Instruction:
Render every line of the rows below as a JSON list of strings, one string per line, leaving out any blank lines.

(Records from a collection)
■ ■ ■
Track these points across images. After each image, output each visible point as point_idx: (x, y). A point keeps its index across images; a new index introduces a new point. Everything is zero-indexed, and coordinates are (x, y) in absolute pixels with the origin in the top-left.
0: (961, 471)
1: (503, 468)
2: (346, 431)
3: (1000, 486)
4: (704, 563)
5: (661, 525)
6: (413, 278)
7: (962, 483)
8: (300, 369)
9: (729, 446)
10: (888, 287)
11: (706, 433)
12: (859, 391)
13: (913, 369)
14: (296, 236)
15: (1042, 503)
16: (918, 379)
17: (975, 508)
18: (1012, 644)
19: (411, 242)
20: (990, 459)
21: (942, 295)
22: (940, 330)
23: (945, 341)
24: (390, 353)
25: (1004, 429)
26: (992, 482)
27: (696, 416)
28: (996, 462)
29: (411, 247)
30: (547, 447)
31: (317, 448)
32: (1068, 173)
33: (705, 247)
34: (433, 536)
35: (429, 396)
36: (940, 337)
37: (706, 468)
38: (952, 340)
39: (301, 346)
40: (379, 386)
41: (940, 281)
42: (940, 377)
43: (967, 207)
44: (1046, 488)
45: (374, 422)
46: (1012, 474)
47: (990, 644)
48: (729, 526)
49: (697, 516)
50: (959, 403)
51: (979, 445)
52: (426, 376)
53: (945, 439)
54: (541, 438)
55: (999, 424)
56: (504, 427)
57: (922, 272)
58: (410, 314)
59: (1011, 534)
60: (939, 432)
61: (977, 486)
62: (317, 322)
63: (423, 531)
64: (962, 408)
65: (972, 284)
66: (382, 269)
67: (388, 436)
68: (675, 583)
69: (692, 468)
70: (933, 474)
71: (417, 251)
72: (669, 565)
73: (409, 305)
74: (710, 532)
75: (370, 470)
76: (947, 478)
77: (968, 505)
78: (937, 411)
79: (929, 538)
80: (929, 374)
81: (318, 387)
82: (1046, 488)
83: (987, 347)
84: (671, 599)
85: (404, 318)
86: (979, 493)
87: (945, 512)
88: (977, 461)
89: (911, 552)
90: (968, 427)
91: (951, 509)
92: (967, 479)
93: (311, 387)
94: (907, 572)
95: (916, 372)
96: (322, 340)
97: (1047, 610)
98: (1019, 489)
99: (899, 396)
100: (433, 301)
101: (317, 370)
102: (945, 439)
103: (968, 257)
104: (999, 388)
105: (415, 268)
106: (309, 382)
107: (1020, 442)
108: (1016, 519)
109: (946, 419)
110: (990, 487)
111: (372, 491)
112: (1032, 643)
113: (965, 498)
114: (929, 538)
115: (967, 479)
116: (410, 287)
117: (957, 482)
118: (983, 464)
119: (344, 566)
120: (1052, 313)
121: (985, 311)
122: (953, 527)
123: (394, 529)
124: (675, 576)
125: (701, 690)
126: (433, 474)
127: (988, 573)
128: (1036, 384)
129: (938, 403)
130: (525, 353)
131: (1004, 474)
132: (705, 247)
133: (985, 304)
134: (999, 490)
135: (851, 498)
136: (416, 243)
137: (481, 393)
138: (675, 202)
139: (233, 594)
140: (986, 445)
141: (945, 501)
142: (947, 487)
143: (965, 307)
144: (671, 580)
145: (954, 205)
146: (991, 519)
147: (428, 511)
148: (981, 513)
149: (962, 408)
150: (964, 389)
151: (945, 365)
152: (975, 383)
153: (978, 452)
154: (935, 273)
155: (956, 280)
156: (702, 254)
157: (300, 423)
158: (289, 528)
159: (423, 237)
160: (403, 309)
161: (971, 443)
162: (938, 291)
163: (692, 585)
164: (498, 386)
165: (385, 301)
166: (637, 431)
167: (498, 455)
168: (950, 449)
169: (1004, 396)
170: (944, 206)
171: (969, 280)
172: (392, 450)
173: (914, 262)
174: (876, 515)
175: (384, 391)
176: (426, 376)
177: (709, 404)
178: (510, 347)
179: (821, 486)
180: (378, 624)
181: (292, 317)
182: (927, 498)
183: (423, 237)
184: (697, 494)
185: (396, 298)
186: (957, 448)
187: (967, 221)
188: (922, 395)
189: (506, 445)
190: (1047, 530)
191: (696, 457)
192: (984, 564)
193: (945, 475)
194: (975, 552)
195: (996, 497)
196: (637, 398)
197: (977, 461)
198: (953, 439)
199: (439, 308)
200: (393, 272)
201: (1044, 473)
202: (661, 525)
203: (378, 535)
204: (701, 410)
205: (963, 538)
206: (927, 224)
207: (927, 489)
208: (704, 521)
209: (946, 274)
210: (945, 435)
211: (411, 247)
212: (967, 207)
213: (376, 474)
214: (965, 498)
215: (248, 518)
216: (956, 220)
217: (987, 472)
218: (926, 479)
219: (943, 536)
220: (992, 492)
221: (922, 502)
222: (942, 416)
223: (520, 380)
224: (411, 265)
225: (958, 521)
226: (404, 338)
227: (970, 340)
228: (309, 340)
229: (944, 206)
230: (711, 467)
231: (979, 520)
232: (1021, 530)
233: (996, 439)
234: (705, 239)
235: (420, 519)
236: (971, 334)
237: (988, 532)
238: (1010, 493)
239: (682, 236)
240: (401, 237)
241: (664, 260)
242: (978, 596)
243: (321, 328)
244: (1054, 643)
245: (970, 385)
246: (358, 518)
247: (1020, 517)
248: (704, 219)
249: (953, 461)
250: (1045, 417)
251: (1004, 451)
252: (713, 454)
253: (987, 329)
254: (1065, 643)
■ ■ ■
The answer:
[
  "Track these points across images. After each image, output each visible point as point_idx: (x, y). A point keeps its index across images; a new index introduces a new point. Everything is zero-indexed, and coordinates are (x, y) in absolute pixels with the origin in the top-left.",
  "0: (961, 471)",
  "1: (503, 468)",
  "2: (346, 431)",
  "3: (1000, 486)",
  "4: (704, 563)",
  "5: (661, 525)",
  "6: (413, 278)",
  "7: (962, 483)",
  "8: (300, 369)",
  "9: (729, 446)",
  "10: (888, 287)",
  "11: (706, 433)",
  "12: (859, 391)",
  "13: (913, 369)",
  "14: (296, 236)",
  "15: (1042, 503)",
  "16: (918, 379)",
  "17: (975, 508)",
  "18: (1012, 644)",
  "19: (411, 242)",
  "20: (990, 459)",
  "21: (942, 295)",
  "22: (940, 330)",
  "23: (945, 341)",
  "24: (390, 353)",
  "25: (1004, 429)",
  "26: (992, 482)",
  "27: (696, 416)",
  "28: (996, 462)",
  "29: (411, 247)",
  "30: (547, 447)",
  "31: (317, 448)",
  "32: (1068, 173)",
  "33: (705, 247)",
  "34: (433, 536)",
  "35: (429, 396)",
  "36: (940, 337)",
  "37: (706, 468)",
  "38: (952, 340)",
  "39: (301, 346)",
  "40: (379, 386)",
  "41: (940, 281)",
  "42: (940, 377)",
  "43: (967, 207)",
  "44: (1046, 488)",
  "45: (374, 422)",
  "46: (1012, 474)",
  "47: (990, 644)",
  "48: (729, 526)",
  "49: (697, 516)",
  "50: (959, 403)",
  "51: (979, 445)",
  "52: (426, 376)",
  "53: (945, 439)",
  "54: (541, 438)",
  "55: (999, 424)",
  "56: (504, 427)",
  "57: (922, 272)",
  "58: (410, 314)",
  "59: (1011, 534)",
  "60: (939, 432)",
  "61: (977, 486)",
  "62: (317, 322)",
  "63: (423, 531)",
  "64: (962, 408)",
  "65: (972, 284)",
  "66: (382, 269)",
  "67: (388, 436)",
  "68: (675, 583)",
  "69: (692, 468)",
  "70: (933, 474)",
  "71: (417, 251)",
  "72: (669, 565)",
  "73: (409, 305)",
  "74: (710, 532)",
  "75: (370, 470)",
  "76: (947, 478)",
  "77: (968, 505)",
  "78: (937, 411)",
  "79: (929, 538)",
  "80: (929, 374)",
  "81: (318, 387)",
  "82: (1046, 488)",
  "83: (987, 347)",
  "84: (671, 599)",
  "85: (404, 318)",
  "86: (979, 493)",
  "87: (945, 512)",
  "88: (977, 461)",
  "89: (911, 552)",
  "90: (968, 427)",
  "91: (951, 509)",
  "92: (967, 479)",
  "93: (311, 387)",
  "94: (907, 572)",
  "95: (916, 372)",
  "96: (322, 340)",
  "97: (1047, 610)",
  "98: (1019, 489)",
  "99: (899, 396)",
  "100: (433, 301)",
  "101: (317, 370)",
  "102: (945, 439)",
  "103: (968, 257)",
  "104: (999, 388)",
  "105: (415, 268)",
  "106: (309, 382)",
  "107: (1020, 442)",
  "108: (1016, 519)",
  "109: (946, 419)",
  "110: (990, 487)",
  "111: (372, 491)",
  "112: (1032, 643)",
  "113: (965, 498)",
  "114: (929, 538)",
  "115: (967, 479)",
  "116: (410, 287)",
  "117: (957, 482)",
  "118: (983, 464)",
  "119: (344, 566)",
  "120: (1052, 313)",
  "121: (985, 311)",
  "122: (953, 527)",
  "123: (394, 529)",
  "124: (675, 576)",
  "125: (701, 690)",
  "126: (433, 474)",
  "127: (988, 573)",
  "128: (1036, 384)",
  "129: (938, 403)",
  "130: (525, 353)",
  "131: (1004, 474)",
  "132: (705, 247)",
  "133: (985, 304)",
  "134: (999, 490)",
  "135: (851, 498)",
  "136: (416, 243)",
  "137: (481, 393)",
  "138: (675, 202)",
  "139: (233, 594)",
  "140: (986, 445)",
  "141: (945, 501)",
  "142: (947, 487)",
  "143: (965, 307)",
  "144: (671, 580)",
  "145: (954, 205)",
  "146: (991, 519)",
  "147: (428, 511)",
  "148: (981, 513)",
  "149: (962, 408)",
  "150: (964, 389)",
  "151: (945, 365)",
  "152: (975, 383)",
  "153: (978, 452)",
  "154: (935, 273)",
  "155: (956, 280)",
  "156: (702, 254)",
  "157: (300, 423)",
  "158: (289, 528)",
  "159: (423, 237)",
  "160: (403, 309)",
  "161: (971, 443)",
  "162: (938, 291)",
  "163: (692, 585)",
  "164: (498, 386)",
  "165: (385, 301)",
  "166: (637, 431)",
  "167: (498, 455)",
  "168: (950, 449)",
  "169: (1004, 396)",
  "170: (944, 206)",
  "171: (969, 280)",
  "172: (392, 450)",
  "173: (914, 262)",
  "174: (876, 515)",
  "175: (384, 391)",
  "176: (426, 376)",
  "177: (709, 404)",
  "178: (510, 347)",
  "179: (821, 486)",
  "180: (378, 624)",
  "181: (292, 317)",
  "182: (927, 498)",
  "183: (423, 237)",
  "184: (697, 494)",
  "185: (396, 298)",
  "186: (957, 448)",
  "187: (967, 221)",
  "188: (922, 395)",
  "189: (506, 445)",
  "190: (1047, 530)",
  "191: (696, 457)",
  "192: (984, 564)",
  "193: (945, 475)",
  "194: (975, 552)",
  "195: (996, 497)",
  "196: (637, 398)",
  "197: (977, 461)",
  "198: (953, 439)",
  "199: (439, 308)",
  "200: (393, 272)",
  "201: (1044, 473)",
  "202: (661, 525)",
  "203: (378, 535)",
  "204: (701, 410)",
  "205: (963, 538)",
  "206: (927, 224)",
  "207: (927, 489)",
  "208: (704, 521)",
  "209: (946, 274)",
  "210: (945, 435)",
  "211: (411, 247)",
  "212: (967, 207)",
  "213: (376, 474)",
  "214: (965, 498)",
  "215: (248, 518)",
  "216: (956, 220)",
  "217: (987, 472)",
  "218: (926, 479)",
  "219: (943, 536)",
  "220: (992, 492)",
  "221: (922, 502)",
  "222: (942, 416)",
  "223: (520, 380)",
  "224: (411, 265)",
  "225: (958, 521)",
  "226: (404, 338)",
  "227: (970, 340)",
  "228: (309, 340)",
  "229: (944, 206)",
  "230: (711, 467)",
  "231: (979, 520)",
  "232: (1021, 530)",
  "233: (996, 439)",
  "234: (705, 239)",
  "235: (420, 519)",
  "236: (971, 334)",
  "237: (988, 532)",
  "238: (1010, 493)",
  "239: (682, 236)",
  "240: (401, 237)",
  "241: (664, 260)",
  "242: (978, 596)",
  "243: (321, 328)",
  "244: (1054, 643)",
  "245: (970, 385)",
  "246: (358, 518)",
  "247: (1020, 517)",
  "248: (704, 219)",
  "249: (953, 461)",
  "250: (1045, 417)",
  "251: (1004, 451)",
  "252: (713, 454)",
  "253: (987, 329)",
  "254: (1065, 643)"
]